__Work instructions__.
Please repeat every record exactly, leaving out any pictures.

------ Extracted entries

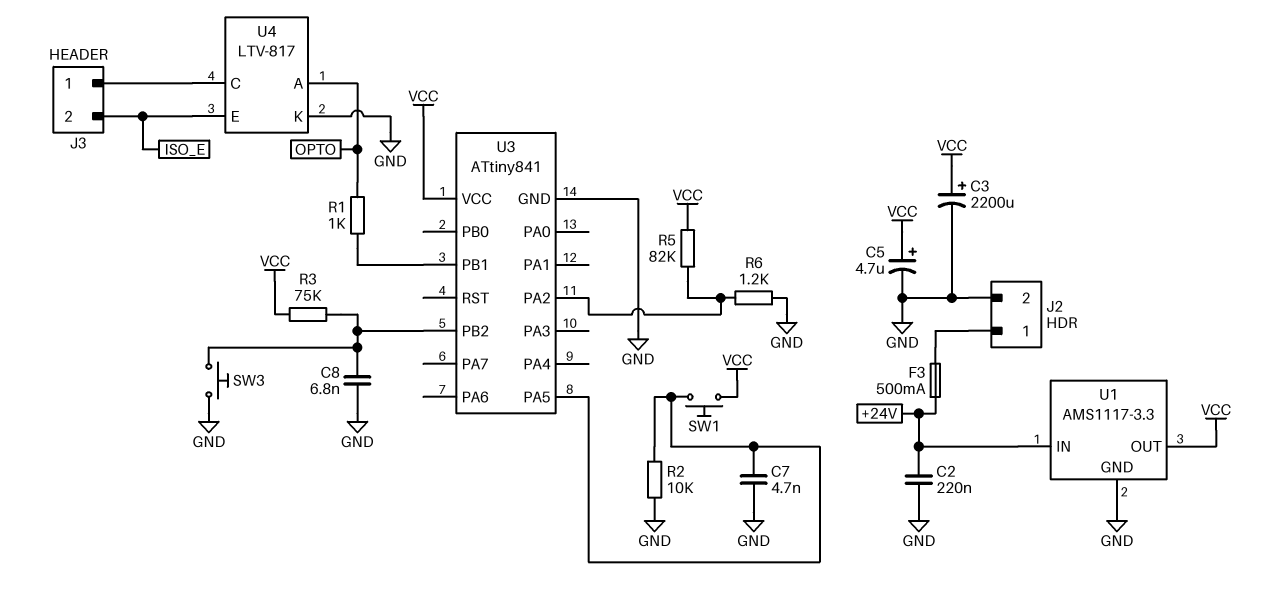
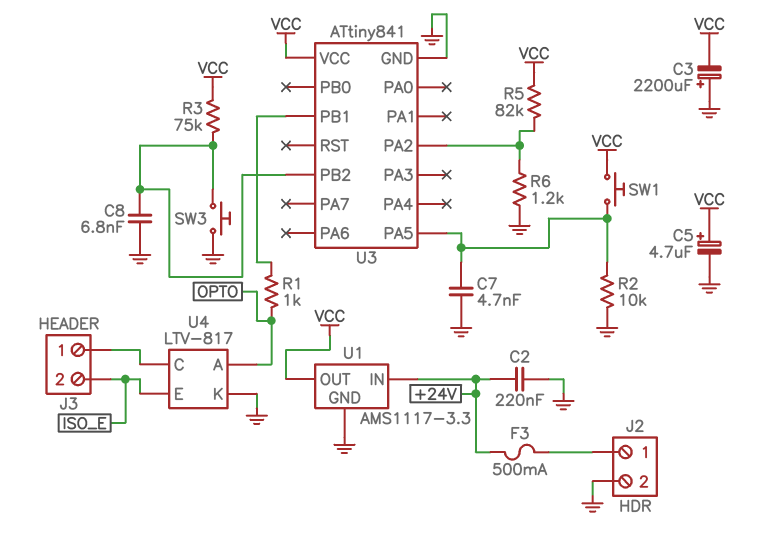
C3: 2200uF (plus VCC, minus GND) -> 2200uF (plus GND, minus VCC)

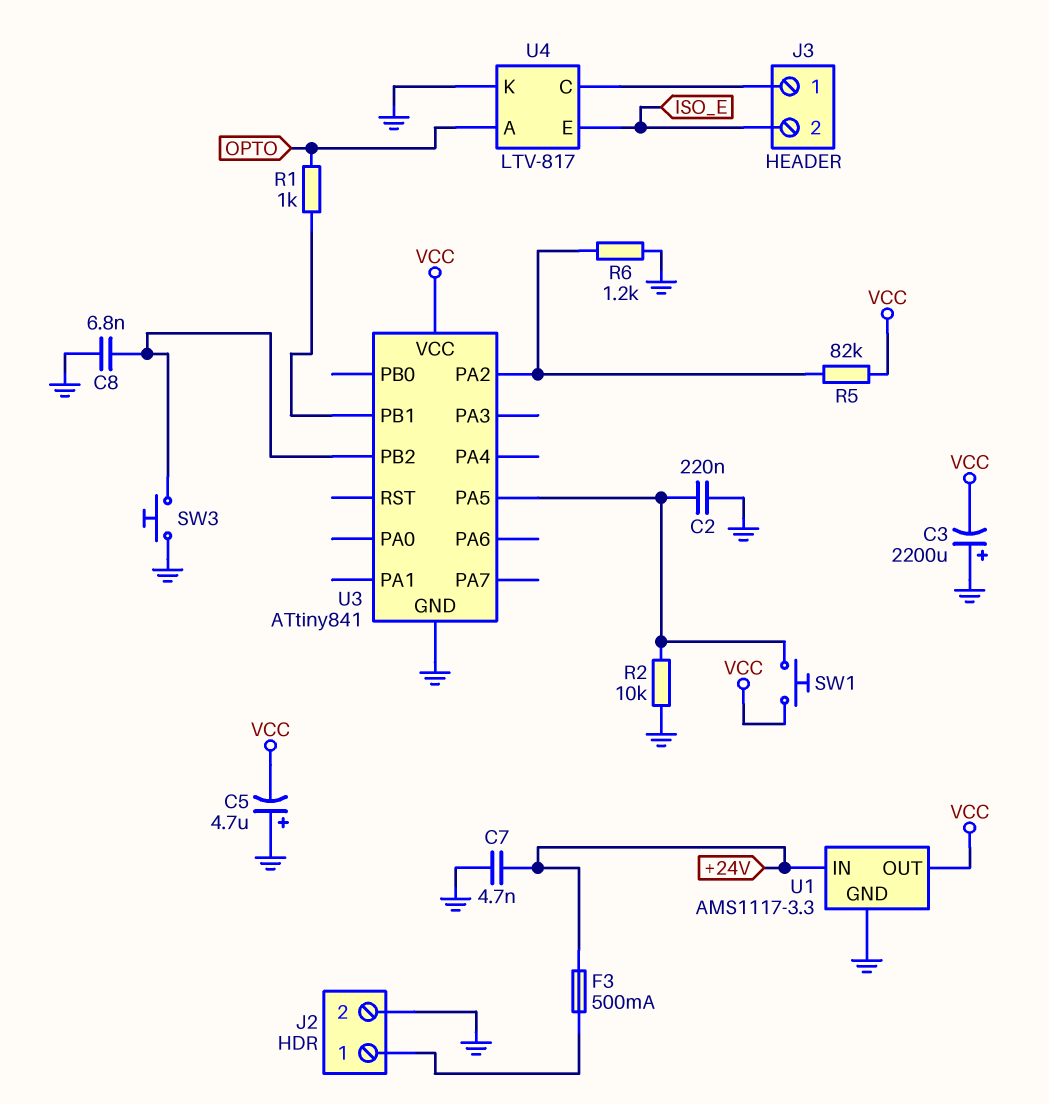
C2: 220nF (+24V, GND) -> 220nF (GND, U3/PA5)
C5: 4.7uF (plus VCC, minus GND) -> 4.7uF (plus GND, minus VCC)
C7: 4.7nF (GND, U3/PA5) -> 4.7nF (+24V, GND)
R3: 75k (U3/PB2, VCC) -> none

------------

__Response__.
C3: 2200uF (plus VCC, minus GND) -> 2200uF (plus GND, minus VCC)

C2: 220nF (+24V, GND) -> 220nF (GND, U3/PA5)
C5: 4.7uF (plus VCC, minus GND) -> 4.7uF (plus GND, minus VCC)
C7: 4.7nF (GND, U3/PA5) -> 4.7nF (+24V, GND)
R3: 75k (U3/PB2, VCC) -> none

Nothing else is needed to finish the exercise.